┌──

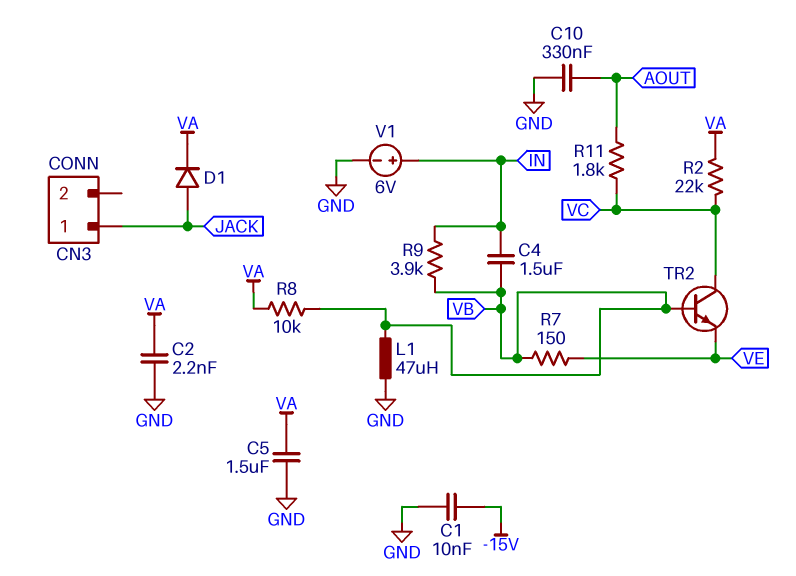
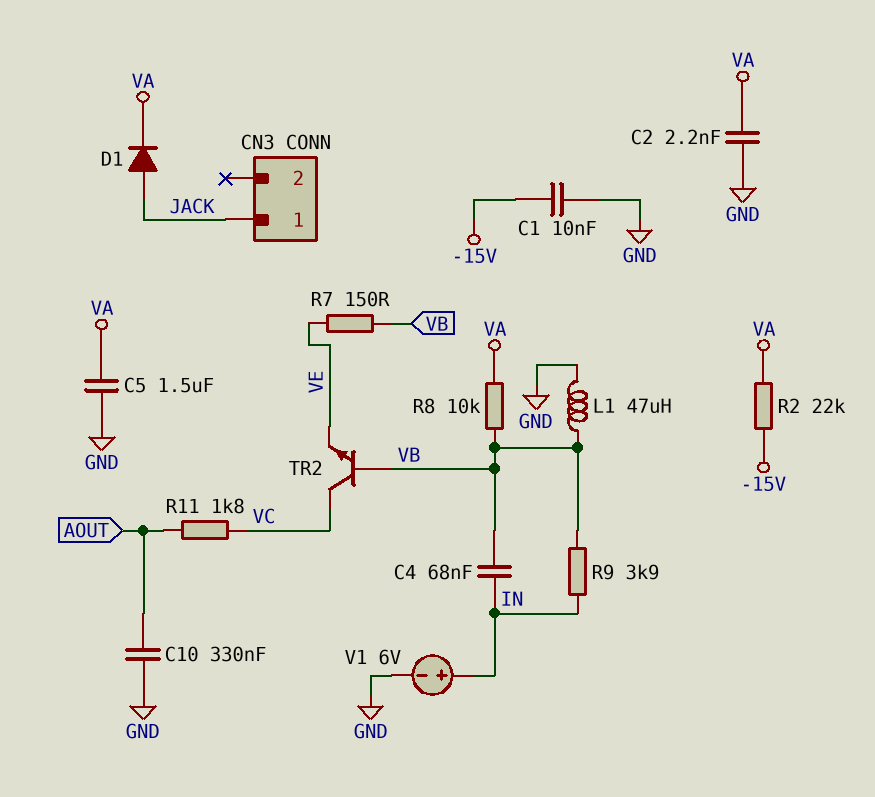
C4: 1.5uF (IN, VB) -> 68nF (IN, VB)
R2: 22k (VA, VC) -> 22k (-15V, VA)

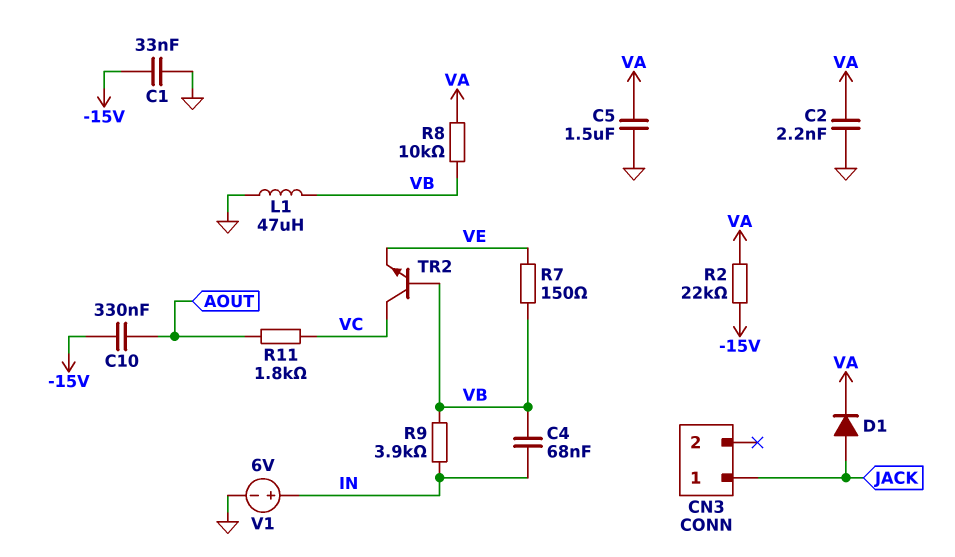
C1: 10nF (-15V, GND) -> 33nF (-15V, GND)
C10: 330nF (AOUT, GND) -> 330nF (-15V, AOUT)

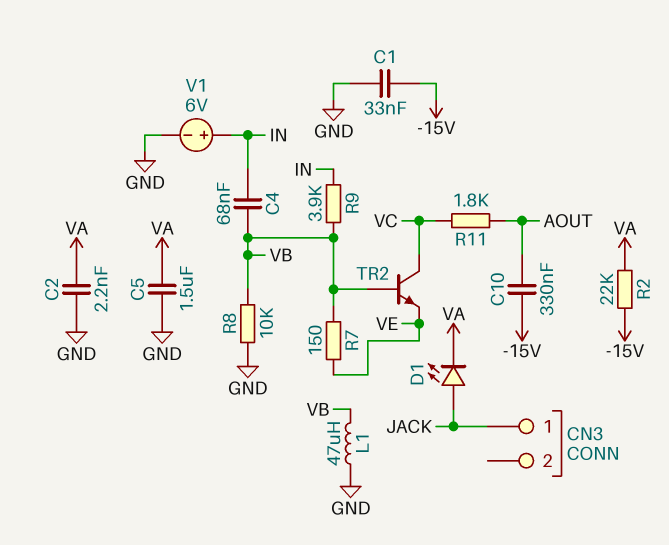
D1: diode (A JACK, K VA) -> LED (A JACK, K VA)
R8: 10k (VA, VB) -> 10k (GND, VB)

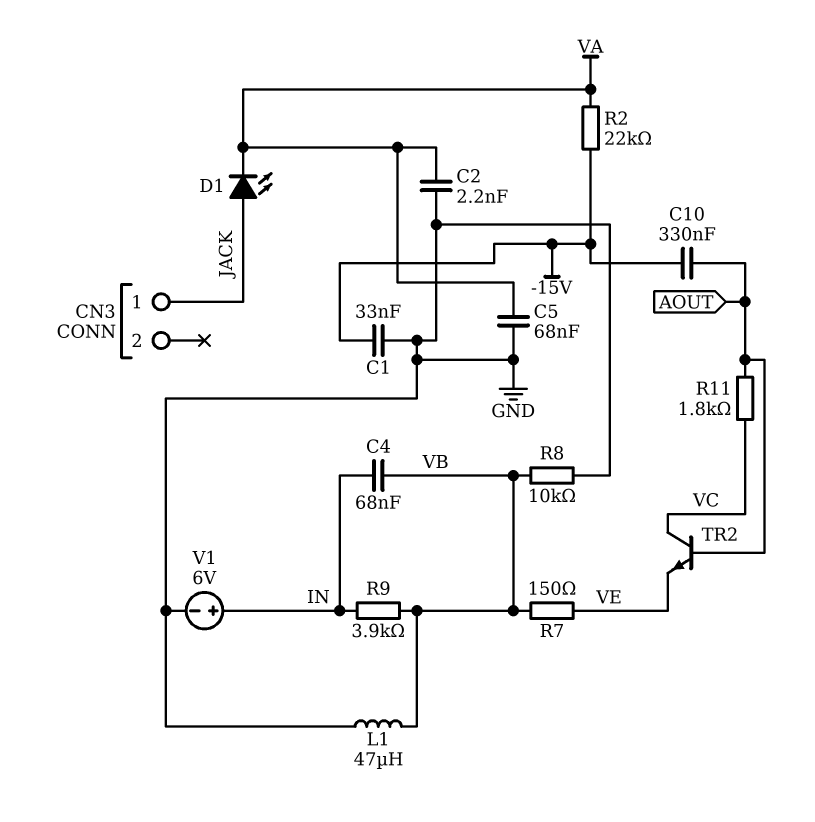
C5: 1.5uF (GND, VA) -> 68nF (GND, VA)
TR2: NPN (B VB, C VC, E VE) -> NPN (B AOUT, C VC, E VE)

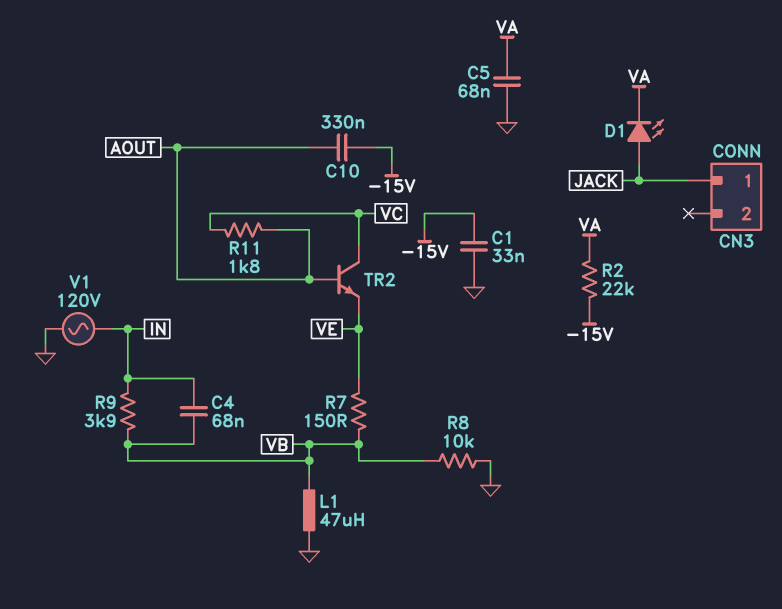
C2: 2.2nF (GND, VA) -> none
V1: 6V (plus IN, minus GND) -> AC 120V (GND, IN)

└──

Activity:
Which lines of the entries above contain the string "AOUT"? Copy each one.

Written reply:
C10: 330nF (AOUT, GND) -> 330nF (-15V, AOUT)
TR2: NPN (B VB, C VC, E VE) -> NPN (B AOUT, C VC, E VE)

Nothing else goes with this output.